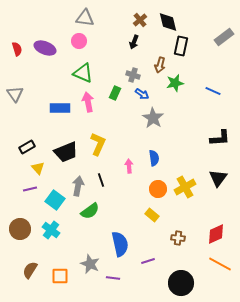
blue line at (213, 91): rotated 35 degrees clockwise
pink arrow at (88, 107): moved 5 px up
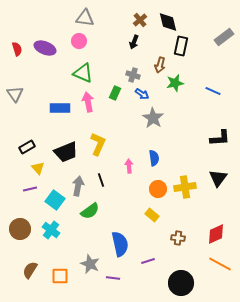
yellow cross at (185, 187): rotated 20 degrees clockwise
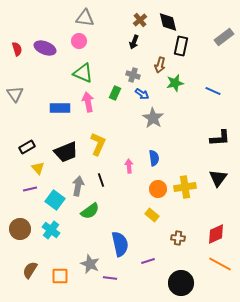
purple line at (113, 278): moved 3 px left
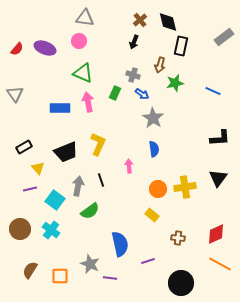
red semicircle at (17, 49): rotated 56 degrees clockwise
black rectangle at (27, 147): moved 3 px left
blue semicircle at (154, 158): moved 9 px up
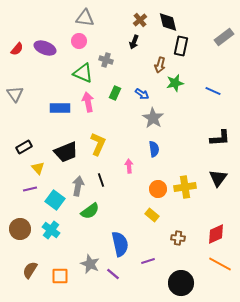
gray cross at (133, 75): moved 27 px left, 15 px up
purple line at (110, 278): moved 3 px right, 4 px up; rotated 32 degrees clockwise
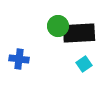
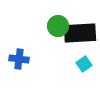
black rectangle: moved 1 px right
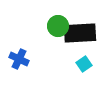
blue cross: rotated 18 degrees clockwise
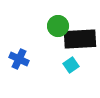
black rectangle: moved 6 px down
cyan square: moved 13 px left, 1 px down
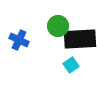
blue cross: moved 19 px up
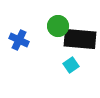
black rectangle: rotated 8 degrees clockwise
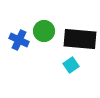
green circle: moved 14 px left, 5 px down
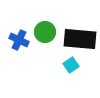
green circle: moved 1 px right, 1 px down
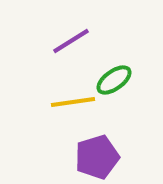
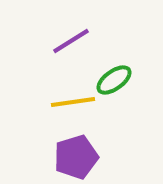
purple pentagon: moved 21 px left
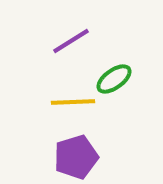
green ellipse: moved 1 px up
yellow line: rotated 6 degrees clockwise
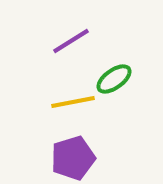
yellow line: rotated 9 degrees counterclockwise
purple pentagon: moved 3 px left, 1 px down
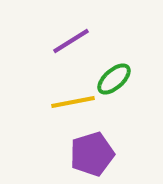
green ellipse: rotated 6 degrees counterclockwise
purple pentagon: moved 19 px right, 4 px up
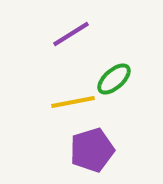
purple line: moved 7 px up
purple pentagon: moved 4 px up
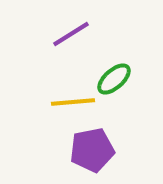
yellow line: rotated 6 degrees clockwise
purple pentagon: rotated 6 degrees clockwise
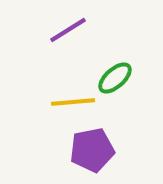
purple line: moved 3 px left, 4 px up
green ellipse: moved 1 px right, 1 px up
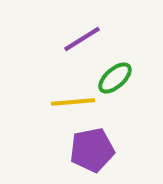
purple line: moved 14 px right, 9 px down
════
Descrição da tarefa: Copie sem nenhuma alteração todas as linhas da listagem acima e omita as marcações de imagem.

Resultado do exercício:
blue line at (213, 91): rotated 35 degrees clockwise
pink arrow at (88, 107): moved 5 px up
yellow cross at (185, 187): rotated 20 degrees clockwise
purple line at (113, 278): moved 3 px left
red semicircle at (17, 49): rotated 56 degrees clockwise
black rectangle at (27, 147): moved 3 px left
blue semicircle at (154, 158): moved 9 px up
gray cross at (133, 75): moved 27 px left, 15 px up
purple line at (110, 278): moved 3 px right, 4 px up; rotated 32 degrees clockwise
black rectangle: moved 1 px right
blue cross: rotated 18 degrees clockwise
black rectangle: moved 6 px down
cyan square: moved 13 px left, 1 px down
blue cross: moved 19 px up
black rectangle: rotated 8 degrees clockwise
green circle: moved 14 px left, 5 px down
green circle: moved 1 px right, 1 px down
purple pentagon: moved 21 px left
green ellipse: moved 1 px up
yellow line: rotated 6 degrees clockwise
yellow line: rotated 9 degrees counterclockwise
purple pentagon: moved 3 px left, 1 px down
green ellipse: rotated 6 degrees counterclockwise
purple pentagon: moved 19 px right, 4 px up
purple line: moved 7 px up
purple pentagon: moved 4 px up
yellow line: rotated 6 degrees clockwise
purple pentagon: rotated 6 degrees clockwise
purple line: moved 3 px left, 4 px up
green ellipse: moved 1 px right, 1 px up
purple line: moved 14 px right, 9 px down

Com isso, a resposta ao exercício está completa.